:: EXERCISE ::
The reply must consist of one number: how many lines of the data include the word "spun".

··········

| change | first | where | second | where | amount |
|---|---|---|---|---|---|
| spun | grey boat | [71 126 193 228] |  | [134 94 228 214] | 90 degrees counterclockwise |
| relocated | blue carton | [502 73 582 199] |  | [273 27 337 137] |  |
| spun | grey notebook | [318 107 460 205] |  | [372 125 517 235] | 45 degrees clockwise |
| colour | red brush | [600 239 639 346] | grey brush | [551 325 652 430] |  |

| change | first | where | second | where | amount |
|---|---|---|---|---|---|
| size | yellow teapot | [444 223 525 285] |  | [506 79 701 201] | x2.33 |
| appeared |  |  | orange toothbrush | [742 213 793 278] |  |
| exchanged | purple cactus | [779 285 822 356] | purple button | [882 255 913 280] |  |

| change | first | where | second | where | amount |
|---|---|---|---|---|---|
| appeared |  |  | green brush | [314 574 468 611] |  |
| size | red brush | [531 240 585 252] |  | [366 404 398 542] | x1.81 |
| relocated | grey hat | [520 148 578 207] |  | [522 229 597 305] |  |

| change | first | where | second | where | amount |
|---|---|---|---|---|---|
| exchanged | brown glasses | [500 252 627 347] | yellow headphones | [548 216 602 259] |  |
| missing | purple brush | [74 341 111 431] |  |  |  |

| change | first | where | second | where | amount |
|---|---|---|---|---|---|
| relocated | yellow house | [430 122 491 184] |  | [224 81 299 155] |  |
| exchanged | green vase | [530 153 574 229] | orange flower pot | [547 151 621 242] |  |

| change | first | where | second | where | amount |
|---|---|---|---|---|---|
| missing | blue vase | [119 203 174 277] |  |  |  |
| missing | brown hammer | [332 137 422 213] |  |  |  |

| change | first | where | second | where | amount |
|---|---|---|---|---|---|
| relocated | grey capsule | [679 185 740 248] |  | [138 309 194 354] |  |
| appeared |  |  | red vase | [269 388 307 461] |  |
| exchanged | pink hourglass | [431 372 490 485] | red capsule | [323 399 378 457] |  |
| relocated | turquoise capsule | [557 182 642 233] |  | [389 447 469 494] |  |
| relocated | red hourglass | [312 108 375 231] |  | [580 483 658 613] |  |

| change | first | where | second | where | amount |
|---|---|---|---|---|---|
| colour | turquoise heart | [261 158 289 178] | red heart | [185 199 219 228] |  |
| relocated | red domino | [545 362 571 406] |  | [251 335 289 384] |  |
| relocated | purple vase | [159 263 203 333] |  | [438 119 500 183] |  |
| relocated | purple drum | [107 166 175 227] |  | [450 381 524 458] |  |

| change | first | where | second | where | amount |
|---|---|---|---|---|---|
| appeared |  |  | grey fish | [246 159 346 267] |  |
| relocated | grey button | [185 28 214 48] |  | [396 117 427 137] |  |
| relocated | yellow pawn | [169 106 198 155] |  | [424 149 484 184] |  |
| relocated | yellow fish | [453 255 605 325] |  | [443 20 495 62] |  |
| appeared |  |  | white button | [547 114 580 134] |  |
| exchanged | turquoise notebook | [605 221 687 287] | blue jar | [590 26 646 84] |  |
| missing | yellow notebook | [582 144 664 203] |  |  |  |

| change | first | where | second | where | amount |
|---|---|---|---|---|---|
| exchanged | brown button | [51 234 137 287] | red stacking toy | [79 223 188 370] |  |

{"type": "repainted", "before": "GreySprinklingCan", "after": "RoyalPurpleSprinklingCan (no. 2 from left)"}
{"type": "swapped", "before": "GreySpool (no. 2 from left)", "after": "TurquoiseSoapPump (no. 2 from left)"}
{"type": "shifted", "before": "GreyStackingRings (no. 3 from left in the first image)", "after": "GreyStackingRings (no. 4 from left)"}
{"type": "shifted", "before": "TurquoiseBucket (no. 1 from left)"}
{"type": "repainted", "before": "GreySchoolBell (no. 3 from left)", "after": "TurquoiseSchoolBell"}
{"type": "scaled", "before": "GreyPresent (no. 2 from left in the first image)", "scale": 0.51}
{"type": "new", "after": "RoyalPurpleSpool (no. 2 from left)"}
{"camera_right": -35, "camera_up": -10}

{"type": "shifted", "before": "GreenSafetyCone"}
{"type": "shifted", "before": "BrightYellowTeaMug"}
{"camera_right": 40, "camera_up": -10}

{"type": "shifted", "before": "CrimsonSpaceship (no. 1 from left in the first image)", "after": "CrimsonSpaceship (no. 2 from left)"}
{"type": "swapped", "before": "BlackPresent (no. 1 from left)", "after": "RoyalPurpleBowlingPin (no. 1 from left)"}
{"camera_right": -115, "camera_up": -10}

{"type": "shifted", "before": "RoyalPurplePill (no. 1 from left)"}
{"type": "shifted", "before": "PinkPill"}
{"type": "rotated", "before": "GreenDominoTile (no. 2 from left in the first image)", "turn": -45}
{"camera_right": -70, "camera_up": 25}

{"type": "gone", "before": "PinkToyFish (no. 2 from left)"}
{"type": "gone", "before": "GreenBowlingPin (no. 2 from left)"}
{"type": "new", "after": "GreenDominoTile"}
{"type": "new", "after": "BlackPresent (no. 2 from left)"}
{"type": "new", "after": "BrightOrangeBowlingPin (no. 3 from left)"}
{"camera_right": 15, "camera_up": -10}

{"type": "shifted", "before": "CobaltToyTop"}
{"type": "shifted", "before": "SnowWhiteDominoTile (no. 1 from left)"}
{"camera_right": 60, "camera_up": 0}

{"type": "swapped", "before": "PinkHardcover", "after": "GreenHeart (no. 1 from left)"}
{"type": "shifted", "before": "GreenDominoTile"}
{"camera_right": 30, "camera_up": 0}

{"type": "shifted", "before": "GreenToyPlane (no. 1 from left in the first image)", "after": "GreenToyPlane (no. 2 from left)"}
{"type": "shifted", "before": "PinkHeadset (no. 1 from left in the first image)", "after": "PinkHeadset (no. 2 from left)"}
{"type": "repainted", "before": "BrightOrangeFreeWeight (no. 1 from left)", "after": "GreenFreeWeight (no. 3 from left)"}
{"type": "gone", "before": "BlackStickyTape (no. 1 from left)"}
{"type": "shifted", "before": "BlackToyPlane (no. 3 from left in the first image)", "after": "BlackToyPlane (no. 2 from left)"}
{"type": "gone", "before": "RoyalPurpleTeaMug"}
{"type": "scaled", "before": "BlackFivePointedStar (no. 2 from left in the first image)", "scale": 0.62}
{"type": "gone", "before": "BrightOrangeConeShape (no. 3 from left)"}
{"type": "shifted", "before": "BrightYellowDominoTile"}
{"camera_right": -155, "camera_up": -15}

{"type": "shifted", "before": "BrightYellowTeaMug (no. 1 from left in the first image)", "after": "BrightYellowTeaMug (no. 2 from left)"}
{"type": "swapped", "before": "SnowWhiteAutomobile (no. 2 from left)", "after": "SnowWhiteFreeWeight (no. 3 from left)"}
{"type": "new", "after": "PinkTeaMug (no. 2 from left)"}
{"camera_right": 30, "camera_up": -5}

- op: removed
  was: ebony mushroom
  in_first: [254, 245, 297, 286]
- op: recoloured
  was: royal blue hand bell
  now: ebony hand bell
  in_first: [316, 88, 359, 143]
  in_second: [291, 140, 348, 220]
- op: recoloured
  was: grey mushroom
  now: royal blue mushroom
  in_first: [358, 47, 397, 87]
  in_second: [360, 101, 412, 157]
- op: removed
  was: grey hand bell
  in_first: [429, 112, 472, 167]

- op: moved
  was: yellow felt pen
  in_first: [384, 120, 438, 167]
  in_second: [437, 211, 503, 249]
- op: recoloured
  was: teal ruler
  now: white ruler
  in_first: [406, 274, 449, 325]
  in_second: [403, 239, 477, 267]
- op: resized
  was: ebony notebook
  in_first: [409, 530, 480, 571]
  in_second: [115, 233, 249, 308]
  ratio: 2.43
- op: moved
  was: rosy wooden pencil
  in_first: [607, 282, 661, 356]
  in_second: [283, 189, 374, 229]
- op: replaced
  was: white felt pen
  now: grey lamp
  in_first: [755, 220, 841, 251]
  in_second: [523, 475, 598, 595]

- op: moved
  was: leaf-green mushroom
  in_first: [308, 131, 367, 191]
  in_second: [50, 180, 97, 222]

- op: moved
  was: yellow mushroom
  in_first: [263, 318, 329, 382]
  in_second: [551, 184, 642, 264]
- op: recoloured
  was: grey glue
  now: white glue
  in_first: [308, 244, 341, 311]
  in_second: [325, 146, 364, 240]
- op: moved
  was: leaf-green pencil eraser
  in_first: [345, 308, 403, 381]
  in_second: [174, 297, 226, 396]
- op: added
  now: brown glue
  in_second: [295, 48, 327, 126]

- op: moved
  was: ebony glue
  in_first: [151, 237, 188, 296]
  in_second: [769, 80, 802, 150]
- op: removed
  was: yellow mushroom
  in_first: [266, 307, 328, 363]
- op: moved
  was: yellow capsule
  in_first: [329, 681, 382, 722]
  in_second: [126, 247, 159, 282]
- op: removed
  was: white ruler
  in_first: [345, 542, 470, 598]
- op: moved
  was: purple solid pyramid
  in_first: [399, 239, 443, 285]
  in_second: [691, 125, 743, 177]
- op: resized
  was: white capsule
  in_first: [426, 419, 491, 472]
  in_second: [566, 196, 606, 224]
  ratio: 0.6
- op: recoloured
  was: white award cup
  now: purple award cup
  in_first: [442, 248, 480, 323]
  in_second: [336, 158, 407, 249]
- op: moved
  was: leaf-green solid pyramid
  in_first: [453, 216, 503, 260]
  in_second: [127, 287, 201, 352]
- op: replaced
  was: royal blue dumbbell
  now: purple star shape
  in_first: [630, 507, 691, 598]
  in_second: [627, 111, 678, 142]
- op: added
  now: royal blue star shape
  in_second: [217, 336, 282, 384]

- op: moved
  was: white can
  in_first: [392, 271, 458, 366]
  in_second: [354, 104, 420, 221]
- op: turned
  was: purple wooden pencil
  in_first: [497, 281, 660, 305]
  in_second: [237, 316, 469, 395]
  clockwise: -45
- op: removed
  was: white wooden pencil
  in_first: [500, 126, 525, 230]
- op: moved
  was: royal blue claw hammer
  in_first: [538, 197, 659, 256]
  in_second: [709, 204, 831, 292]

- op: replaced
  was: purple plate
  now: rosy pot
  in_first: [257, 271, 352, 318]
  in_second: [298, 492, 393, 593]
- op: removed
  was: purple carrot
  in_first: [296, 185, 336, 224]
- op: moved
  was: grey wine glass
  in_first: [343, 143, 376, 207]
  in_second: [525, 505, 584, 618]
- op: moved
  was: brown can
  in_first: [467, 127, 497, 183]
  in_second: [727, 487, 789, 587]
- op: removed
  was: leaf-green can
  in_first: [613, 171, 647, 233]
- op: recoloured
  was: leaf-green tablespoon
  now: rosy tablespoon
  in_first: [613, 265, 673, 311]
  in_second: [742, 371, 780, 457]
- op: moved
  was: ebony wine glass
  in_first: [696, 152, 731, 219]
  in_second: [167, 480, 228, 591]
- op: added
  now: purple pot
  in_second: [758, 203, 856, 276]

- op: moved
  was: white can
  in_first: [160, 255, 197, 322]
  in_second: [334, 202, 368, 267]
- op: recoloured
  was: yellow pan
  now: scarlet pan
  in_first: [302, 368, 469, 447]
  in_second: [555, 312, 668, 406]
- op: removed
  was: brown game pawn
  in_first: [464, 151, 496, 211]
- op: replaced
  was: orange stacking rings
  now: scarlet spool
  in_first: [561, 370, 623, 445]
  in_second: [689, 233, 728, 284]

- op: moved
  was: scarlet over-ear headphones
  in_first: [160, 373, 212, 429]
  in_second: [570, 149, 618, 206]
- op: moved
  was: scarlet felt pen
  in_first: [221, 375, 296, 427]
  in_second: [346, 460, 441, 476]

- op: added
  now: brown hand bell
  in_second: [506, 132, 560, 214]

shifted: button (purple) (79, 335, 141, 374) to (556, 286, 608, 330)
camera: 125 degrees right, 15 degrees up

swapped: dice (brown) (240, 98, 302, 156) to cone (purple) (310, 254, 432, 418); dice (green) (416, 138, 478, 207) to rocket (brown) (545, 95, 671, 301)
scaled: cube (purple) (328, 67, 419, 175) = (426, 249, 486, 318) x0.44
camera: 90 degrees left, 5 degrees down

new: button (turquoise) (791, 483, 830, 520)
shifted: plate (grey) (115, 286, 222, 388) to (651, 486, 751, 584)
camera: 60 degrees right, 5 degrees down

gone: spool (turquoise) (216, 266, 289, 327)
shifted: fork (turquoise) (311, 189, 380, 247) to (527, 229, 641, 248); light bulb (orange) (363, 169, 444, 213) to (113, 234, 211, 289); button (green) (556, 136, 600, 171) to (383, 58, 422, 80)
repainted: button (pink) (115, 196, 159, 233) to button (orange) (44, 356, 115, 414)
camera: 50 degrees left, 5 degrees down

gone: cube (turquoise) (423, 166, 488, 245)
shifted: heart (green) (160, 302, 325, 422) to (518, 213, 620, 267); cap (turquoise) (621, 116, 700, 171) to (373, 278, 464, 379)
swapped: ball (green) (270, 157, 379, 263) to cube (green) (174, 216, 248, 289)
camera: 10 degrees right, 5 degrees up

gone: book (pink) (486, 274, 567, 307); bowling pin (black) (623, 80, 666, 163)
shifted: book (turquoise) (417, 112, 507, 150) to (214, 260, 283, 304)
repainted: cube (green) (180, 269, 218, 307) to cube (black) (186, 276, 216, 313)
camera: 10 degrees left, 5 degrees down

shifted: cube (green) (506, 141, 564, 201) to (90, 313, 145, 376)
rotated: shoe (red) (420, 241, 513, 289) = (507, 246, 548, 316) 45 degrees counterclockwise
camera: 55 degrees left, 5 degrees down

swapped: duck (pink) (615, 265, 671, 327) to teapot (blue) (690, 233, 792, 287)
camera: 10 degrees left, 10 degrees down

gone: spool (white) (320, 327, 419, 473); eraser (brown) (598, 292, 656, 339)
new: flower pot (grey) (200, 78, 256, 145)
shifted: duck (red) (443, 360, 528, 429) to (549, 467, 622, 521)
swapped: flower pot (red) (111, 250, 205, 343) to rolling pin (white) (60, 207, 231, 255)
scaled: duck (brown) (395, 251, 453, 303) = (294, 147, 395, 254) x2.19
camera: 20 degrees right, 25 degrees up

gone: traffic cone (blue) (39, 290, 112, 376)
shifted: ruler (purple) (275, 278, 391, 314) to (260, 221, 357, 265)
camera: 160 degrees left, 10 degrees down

··········

:: OUTPUT BELOW ::
2